Count the lines in the records below that contain the word "brown", and give only that number.

Items from a dataset
● ● ● ●

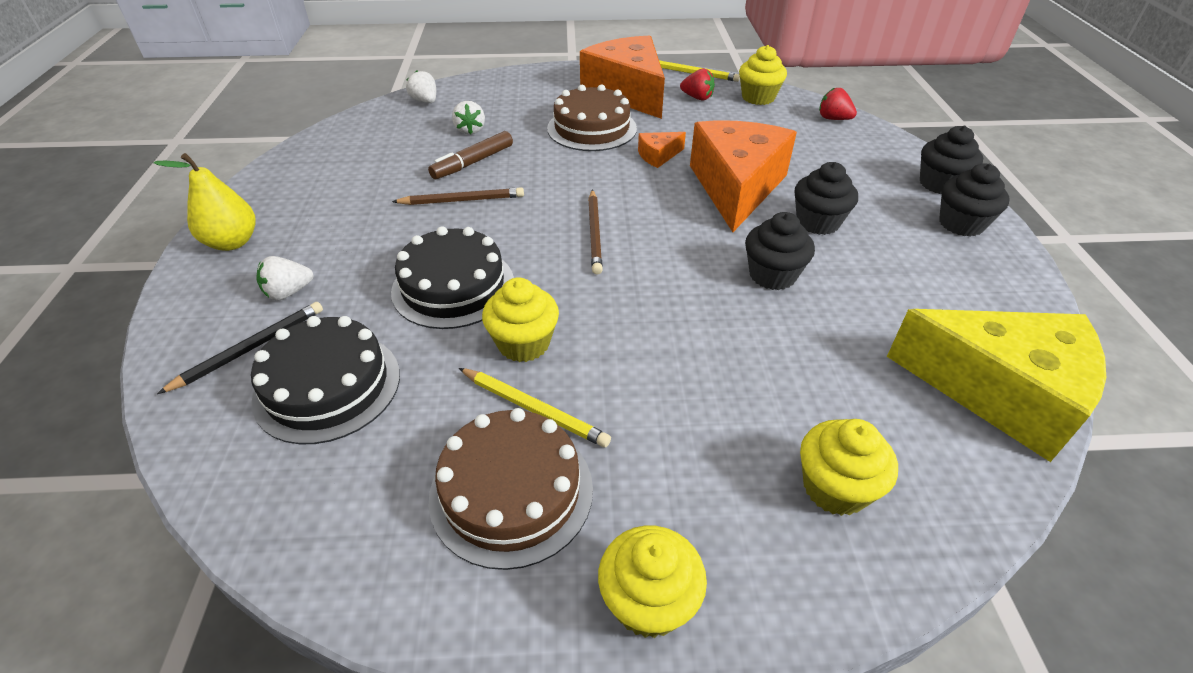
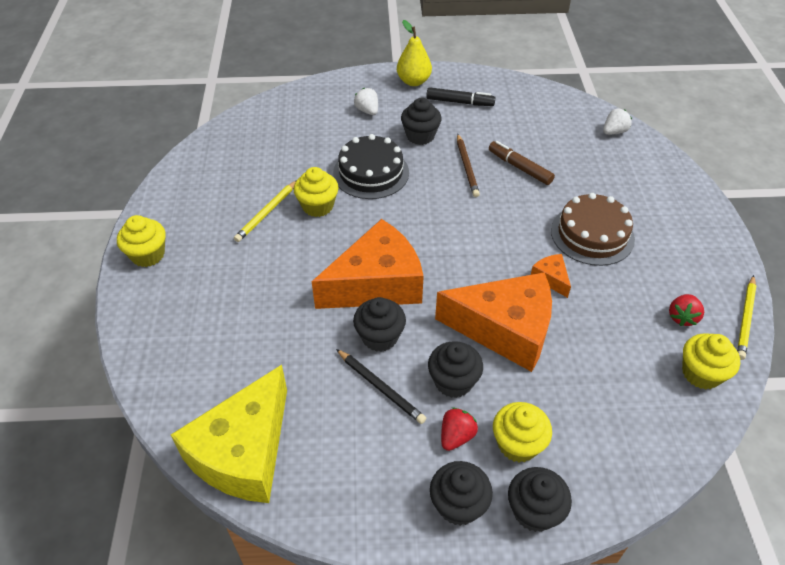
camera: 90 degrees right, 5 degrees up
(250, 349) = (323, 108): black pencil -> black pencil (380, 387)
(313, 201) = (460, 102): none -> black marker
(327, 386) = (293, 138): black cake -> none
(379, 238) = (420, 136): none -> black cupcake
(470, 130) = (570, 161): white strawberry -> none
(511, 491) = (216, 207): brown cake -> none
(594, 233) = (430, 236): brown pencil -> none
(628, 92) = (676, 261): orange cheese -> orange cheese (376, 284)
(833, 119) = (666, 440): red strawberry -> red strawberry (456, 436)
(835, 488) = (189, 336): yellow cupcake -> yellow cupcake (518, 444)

● ● ● ●

§ RESPONSE: 2